■ What you need to do ■
Write out the entries below again, putting "center point" in place of "midpoint" and keeping everything else the same.

■ Listed entries ■
"""

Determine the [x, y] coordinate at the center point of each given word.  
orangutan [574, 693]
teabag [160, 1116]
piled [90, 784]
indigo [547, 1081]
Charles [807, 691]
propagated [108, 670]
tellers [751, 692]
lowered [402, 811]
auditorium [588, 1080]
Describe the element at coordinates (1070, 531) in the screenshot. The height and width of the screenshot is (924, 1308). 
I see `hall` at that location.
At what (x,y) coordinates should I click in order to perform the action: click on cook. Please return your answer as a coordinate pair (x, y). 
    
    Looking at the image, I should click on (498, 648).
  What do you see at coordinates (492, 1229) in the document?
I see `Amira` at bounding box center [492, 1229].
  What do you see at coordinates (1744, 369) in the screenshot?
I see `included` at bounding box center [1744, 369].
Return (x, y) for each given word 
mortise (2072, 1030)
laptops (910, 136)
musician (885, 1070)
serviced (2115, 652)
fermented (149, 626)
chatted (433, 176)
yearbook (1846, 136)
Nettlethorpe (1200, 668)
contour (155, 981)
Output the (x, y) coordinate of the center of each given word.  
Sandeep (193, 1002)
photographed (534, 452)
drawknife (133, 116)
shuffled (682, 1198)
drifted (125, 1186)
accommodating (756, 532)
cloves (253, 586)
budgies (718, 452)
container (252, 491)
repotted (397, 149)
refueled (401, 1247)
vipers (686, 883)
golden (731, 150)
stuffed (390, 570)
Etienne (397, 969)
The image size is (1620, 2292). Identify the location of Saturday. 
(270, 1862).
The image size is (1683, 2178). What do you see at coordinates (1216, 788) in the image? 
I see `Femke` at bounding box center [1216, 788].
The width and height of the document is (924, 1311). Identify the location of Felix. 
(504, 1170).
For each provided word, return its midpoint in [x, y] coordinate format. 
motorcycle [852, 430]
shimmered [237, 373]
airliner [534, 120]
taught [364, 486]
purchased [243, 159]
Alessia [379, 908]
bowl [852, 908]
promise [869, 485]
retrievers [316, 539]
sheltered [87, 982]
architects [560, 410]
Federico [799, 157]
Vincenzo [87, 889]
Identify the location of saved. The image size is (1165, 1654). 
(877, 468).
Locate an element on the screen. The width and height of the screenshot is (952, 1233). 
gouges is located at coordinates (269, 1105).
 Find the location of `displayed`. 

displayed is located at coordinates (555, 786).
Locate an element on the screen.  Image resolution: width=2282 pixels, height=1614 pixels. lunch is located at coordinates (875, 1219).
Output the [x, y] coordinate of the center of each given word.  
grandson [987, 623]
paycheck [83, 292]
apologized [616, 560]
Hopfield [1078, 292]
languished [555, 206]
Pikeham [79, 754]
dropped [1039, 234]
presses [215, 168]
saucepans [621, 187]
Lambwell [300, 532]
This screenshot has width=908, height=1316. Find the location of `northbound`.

"""

■ Correct output ■
Determine the [x, y] coordinate at the center point of each given word.  
orangutan [574, 693]
teabag [160, 1116]
piled [90, 784]
indigo [547, 1081]
Charles [807, 691]
propagated [108, 670]
tellers [751, 692]
lowered [402, 811]
auditorium [588, 1080]
Describe the element at coordinates (1070, 531) in the screenshot. The height and width of the screenshot is (924, 1308). 
I see `hall` at that location.
At what (x,y) coordinates should I click in order to perform the action: click on cook. Please return your answer as a coordinate pair (x, y). 
    
    Looking at the image, I should click on (498, 648).
  What do you see at coordinates (492, 1229) in the document?
I see `Amira` at bounding box center [492, 1229].
  What do you see at coordinates (1744, 369) in the screenshot?
I see `included` at bounding box center [1744, 369].
Return (x, y) for each given word 
mortise (2072, 1030)
laptops (910, 136)
musician (885, 1070)
serviced (2115, 652)
fermented (149, 626)
chatted (433, 176)
yearbook (1846, 136)
Nettlethorpe (1200, 668)
contour (155, 981)
Output the (x, y) coordinate of the center of each given word.  
Sandeep (193, 1002)
photographed (534, 452)
drawknife (133, 116)
shuffled (682, 1198)
drifted (125, 1186)
accommodating (756, 532)
cloves (253, 586)
budgies (718, 452)
container (252, 491)
repotted (397, 149)
refueled (401, 1247)
vipers (686, 883)
golden (731, 150)
stuffed (390, 570)
Etienne (397, 969)
The image size is (1620, 2292). Identify the location of Saturday. 
(270, 1862).
The image size is (1683, 2178). What do you see at coordinates (1216, 788) in the image? 
I see `Femke` at bounding box center [1216, 788].
The width and height of the document is (924, 1311). Identify the location of Felix. 
(504, 1170).
For each provided word, return its center point in [x, y] coordinate format. 
motorcycle [852, 430]
shimmered [237, 373]
airliner [534, 120]
taught [364, 486]
purchased [243, 159]
Alessia [379, 908]
bowl [852, 908]
promise [869, 485]
retrievers [316, 539]
sheltered [87, 982]
architects [560, 410]
Federico [799, 157]
Vincenzo [87, 889]
Identify the location of saved. The image size is (1165, 1654). 
(877, 468).
Locate an element on the screen. The width and height of the screenshot is (952, 1233). 
gouges is located at coordinates (269, 1105).
 Find the location of `displayed`. 

displayed is located at coordinates (555, 786).
Locate an element on the screen.  Image resolution: width=2282 pixels, height=1614 pixels. lunch is located at coordinates (875, 1219).
Output the [x, y] coordinate of the center of each given word.  
grandson [987, 623]
paycheck [83, 292]
apologized [616, 560]
Hopfield [1078, 292]
languished [555, 206]
Pikeham [79, 754]
dropped [1039, 234]
presses [215, 168]
saucepans [621, 187]
Lambwell [300, 532]
This screenshot has width=908, height=1316. Find the location of `northbound`.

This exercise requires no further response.